Record set>
⟨
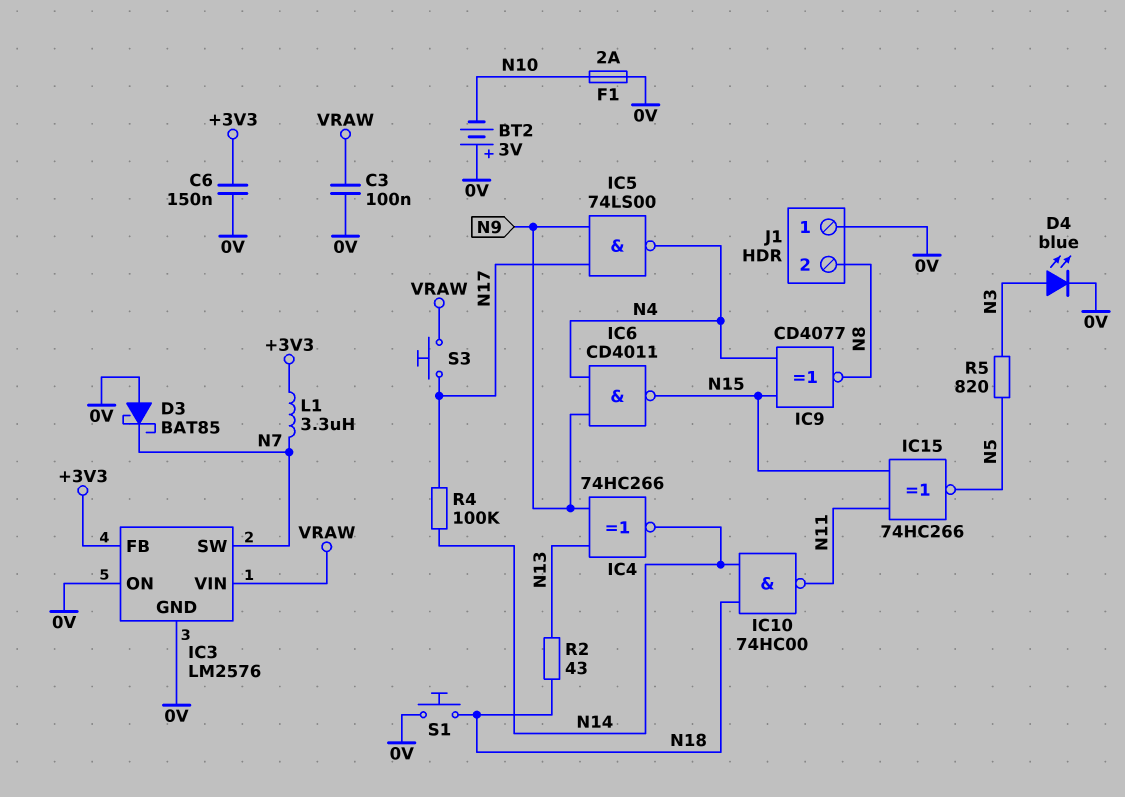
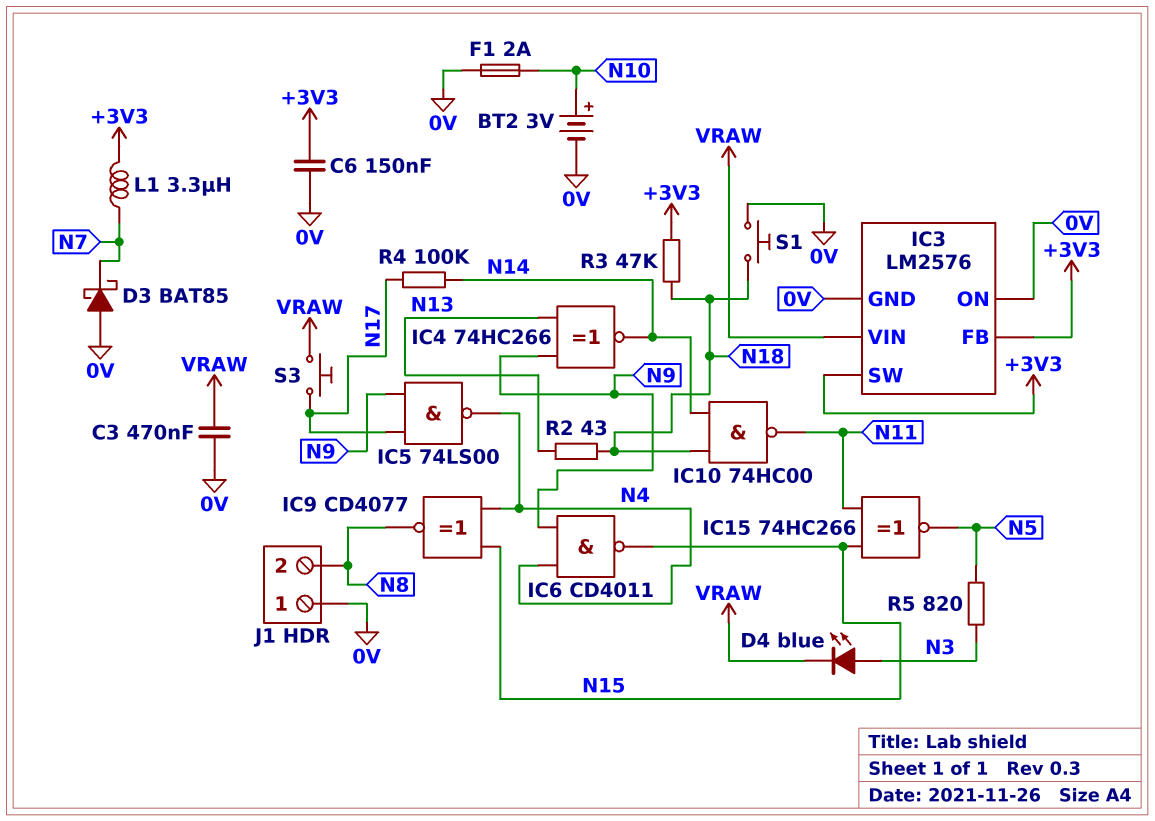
BT2: 3V (plus 0V, minus N10) -> 3V (plus N10, minus 0V)
C3: 100nF (0V, VRAW) -> 470nF (0V, VRAW)
D4: LED blue (A N3, K 0V) -> LED blue (A N3, K VRAW)
IC3 pin SW: N7 -> +3V3
R3: none -> 47k (+3V3, N18)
⟩
All lines from the one with "D4: LED blue" to the end of the records must be set down exactly. Skip every line before it.

Answer space>
D4: LED blue (A N3, K 0V) -> LED blue (A N3, K VRAW)
IC3 pin SW: N7 -> +3V3
R3: none -> 47k (+3V3, N18)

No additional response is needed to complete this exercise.